PROBLEM:
Each line from the one with "none -> orange brick E4:F6 level 1" through the last line of the records must be output exactly, both ends included.

DATA SUPPLIED:
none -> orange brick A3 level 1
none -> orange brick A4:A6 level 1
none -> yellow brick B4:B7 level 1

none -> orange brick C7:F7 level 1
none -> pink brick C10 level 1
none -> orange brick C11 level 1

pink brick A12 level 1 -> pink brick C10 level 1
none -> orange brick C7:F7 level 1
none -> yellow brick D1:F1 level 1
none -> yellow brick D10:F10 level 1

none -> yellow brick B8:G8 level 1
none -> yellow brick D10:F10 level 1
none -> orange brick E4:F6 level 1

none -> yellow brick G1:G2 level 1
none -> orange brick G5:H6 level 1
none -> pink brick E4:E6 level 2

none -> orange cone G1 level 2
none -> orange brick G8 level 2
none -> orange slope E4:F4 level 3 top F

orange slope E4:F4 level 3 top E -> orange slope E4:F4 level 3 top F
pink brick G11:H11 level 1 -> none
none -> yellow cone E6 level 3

SOLUTION BELOW:
none -> orange brick E4:F6 level 1

none -> yellow brick G1:G2 level 1
none -> orange brick G5:H6 level 1
none -> pink brick E4:E6 level 2

none -> orange cone G1 level 2
none -> orange brick G8 level 2
none -> orange slope E4:F4 level 3 top F

orange slope E4:F4 level 3 top E -> orange slope E4:F4 level 3 top F
pink brick G11:H11 level 1 -> none
none -> yellow cone E6 level 3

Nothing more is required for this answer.